What this task involves
With the pictures left out, set down the line containing "J1 pin 1: COM -> NET12" and each line after it to the end of the material, exactly as written.

Supplied material
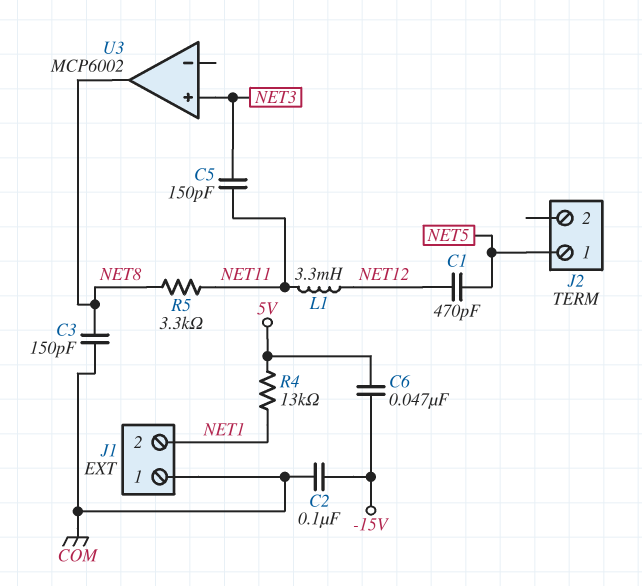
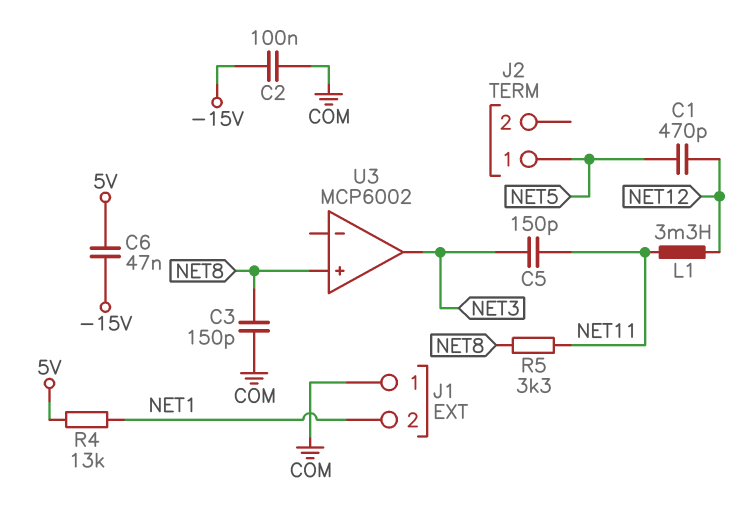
U3 pin in+: NET3 -> NET8
U3 pin out: NET8 -> NET3

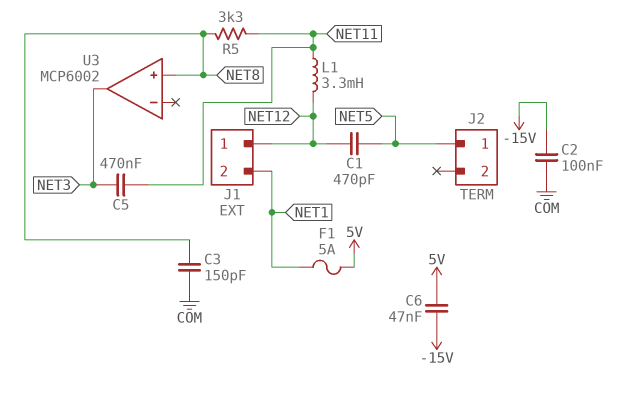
C5: 150pF (NET3, NET11) -> 470nF (NET3, NET11)
F1: none -> 5A (5V, NET1)
J1 pin 1: COM -> NET12
R4: 13k (5V, NET1) -> none

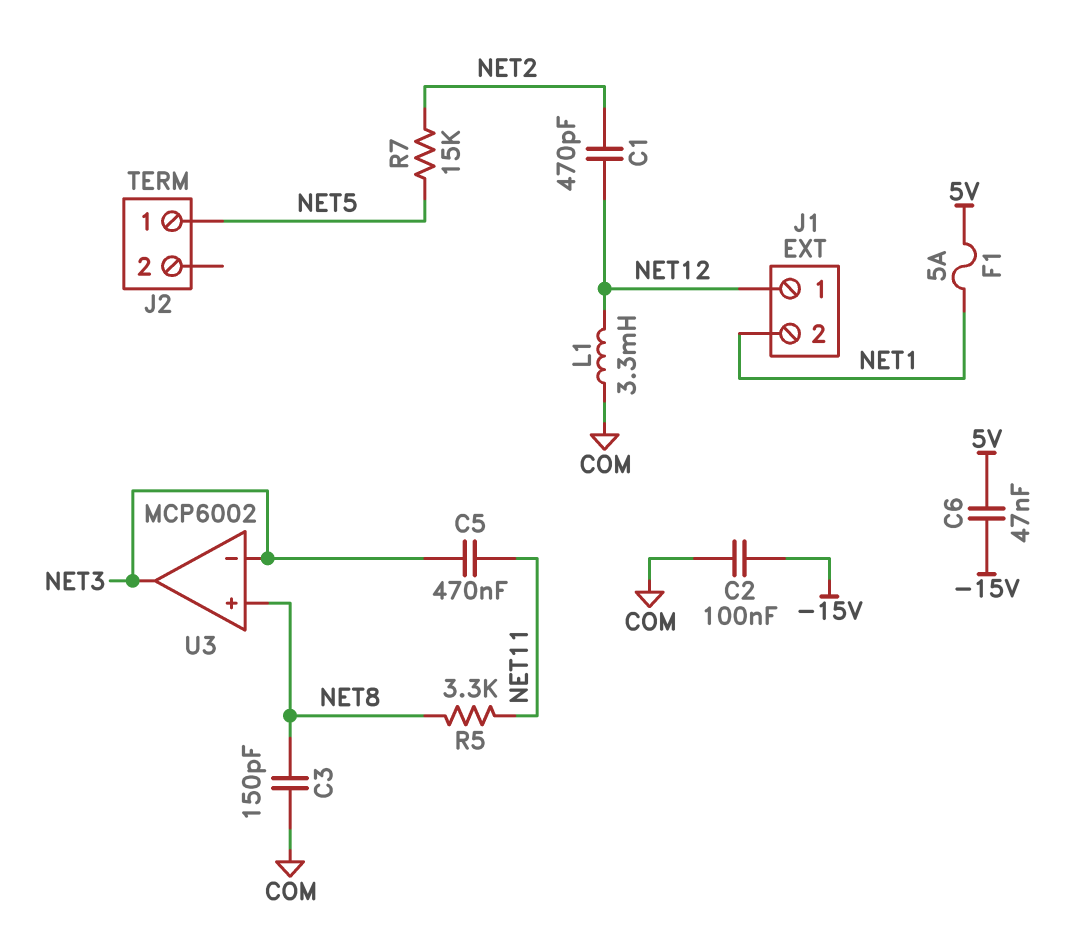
C1: 470pF (NET5, NET12) -> 470pF (NET2, NET12)
L1: 3.3mH (NET11, NET12) -> 3.3mH (COM, NET12)
R7: none -> 15k (NET2, NET5)
U3 pin in-: none -> NET3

Response
J1 pin 1: COM -> NET12
R4: 13k (5V, NET1) -> none

C1: 470pF (NET5, NET12) -> 470pF (NET2, NET12)
L1: 3.3mH (NET11, NET12) -> 3.3mH (COM, NET12)
R7: none -> 15k (NET2, NET5)
U3 pin in-: none -> NET3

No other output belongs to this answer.